— Aim of the exercise —
Repeat, word for word, every line from the line holding "orange square: (138, 79) -> (120, 84), moved" through the final line of the entries below. Skip all pictures.

— Before and after coordinates —
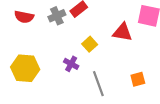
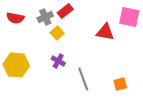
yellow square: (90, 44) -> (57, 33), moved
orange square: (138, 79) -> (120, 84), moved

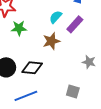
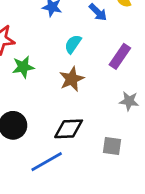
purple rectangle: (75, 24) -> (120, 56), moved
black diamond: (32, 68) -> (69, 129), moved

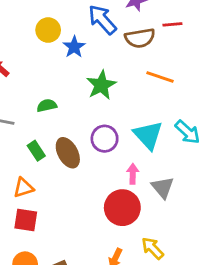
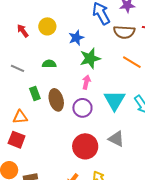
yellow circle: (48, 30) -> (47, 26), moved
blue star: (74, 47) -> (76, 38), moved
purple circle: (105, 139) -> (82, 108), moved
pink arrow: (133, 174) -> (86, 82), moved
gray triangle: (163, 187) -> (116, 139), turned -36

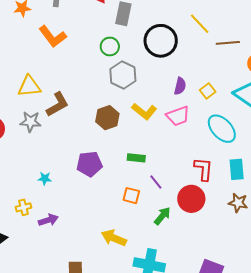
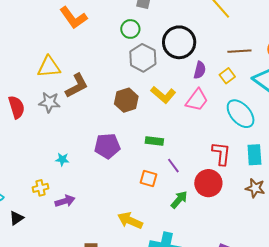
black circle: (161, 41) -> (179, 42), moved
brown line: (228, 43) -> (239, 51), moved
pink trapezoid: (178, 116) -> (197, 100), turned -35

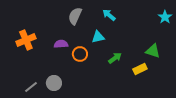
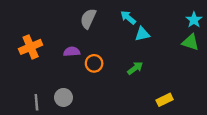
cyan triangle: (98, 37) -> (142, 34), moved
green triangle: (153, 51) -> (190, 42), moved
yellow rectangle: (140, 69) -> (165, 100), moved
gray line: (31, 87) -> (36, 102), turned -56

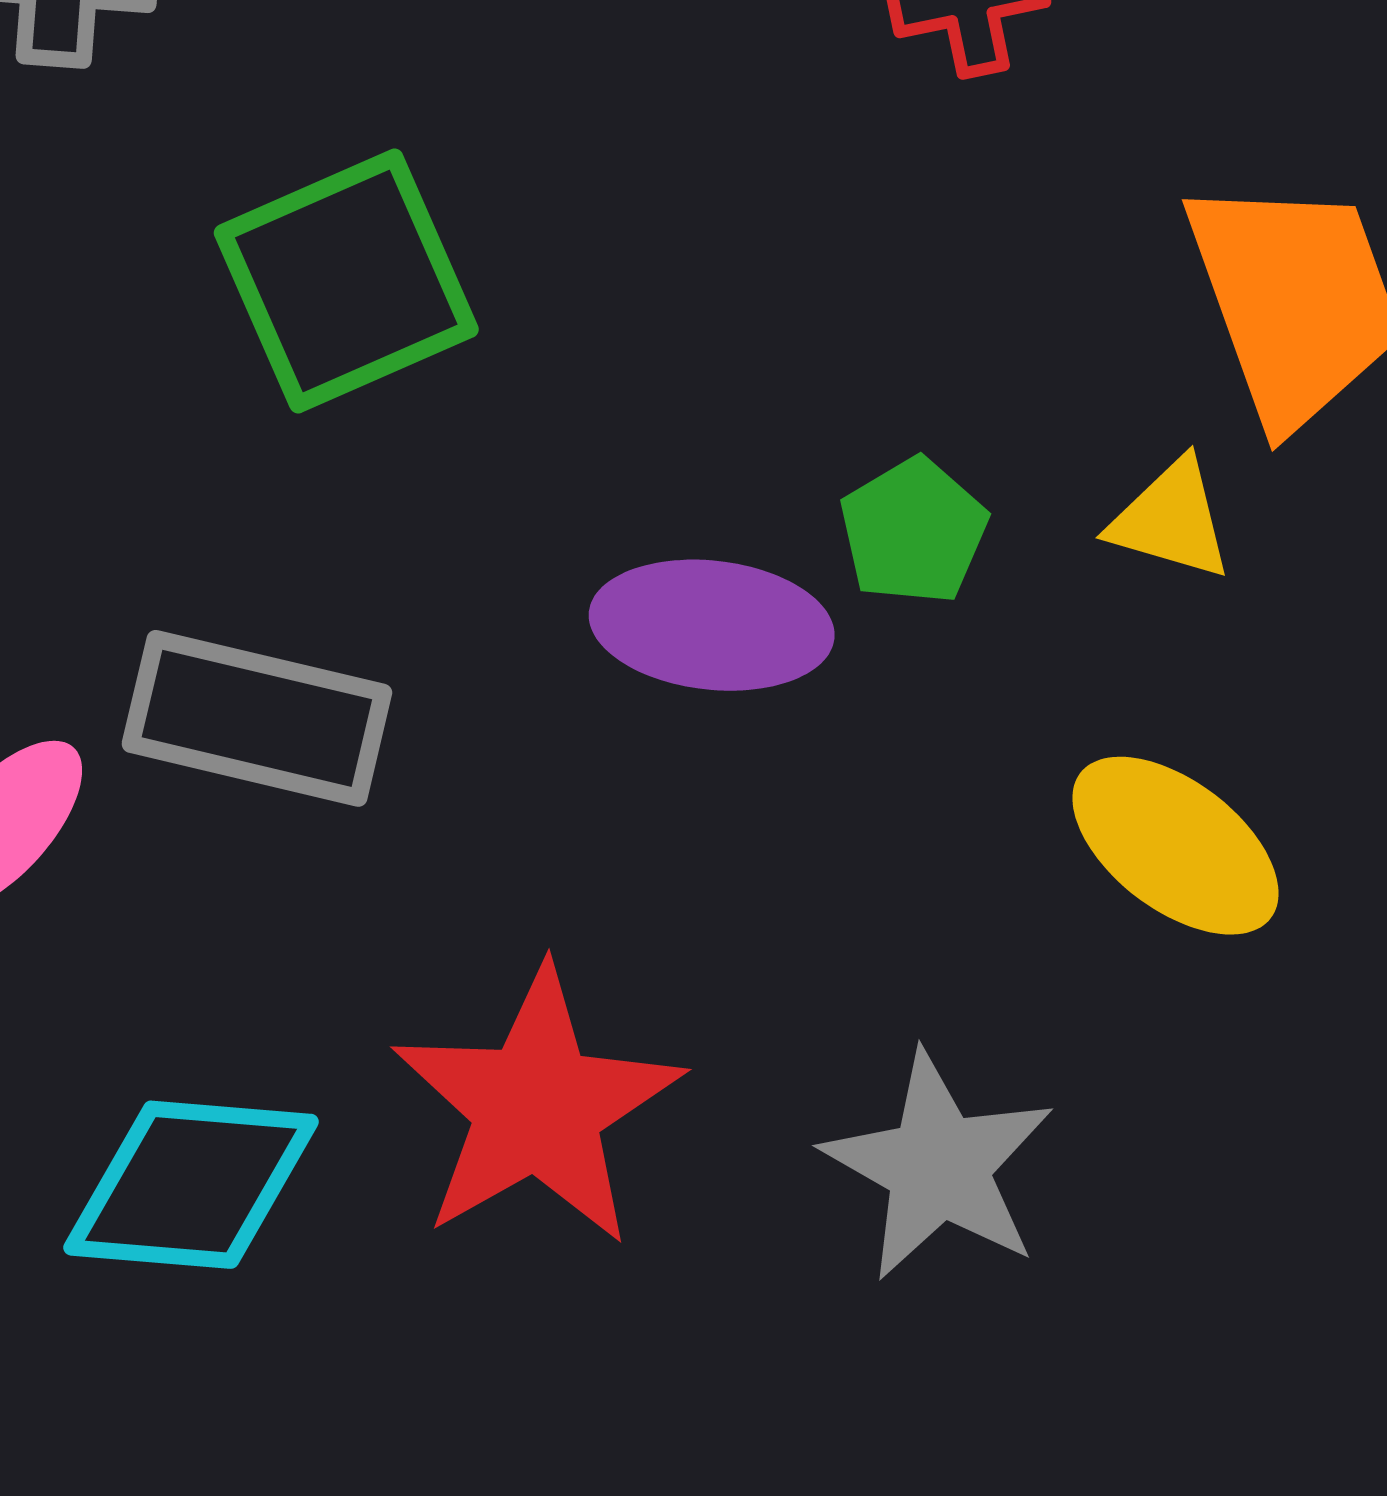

— Exercise solution —
orange square: (138, 79) -> (120, 84), moved

purple rectangle: (75, 24) -> (120, 56), moved
black diamond: (32, 68) -> (69, 129), moved

yellow circle: (48, 30) -> (47, 26), moved
blue star: (74, 47) -> (76, 38), moved
purple circle: (105, 139) -> (82, 108), moved
pink arrow: (133, 174) -> (86, 82), moved
gray triangle: (163, 187) -> (116, 139), turned -36

black circle: (161, 41) -> (179, 42), moved
brown line: (228, 43) -> (239, 51), moved
pink trapezoid: (178, 116) -> (197, 100), turned -35

cyan triangle: (98, 37) -> (142, 34), moved
green triangle: (153, 51) -> (190, 42), moved
yellow rectangle: (140, 69) -> (165, 100), moved
gray line: (31, 87) -> (36, 102), turned -56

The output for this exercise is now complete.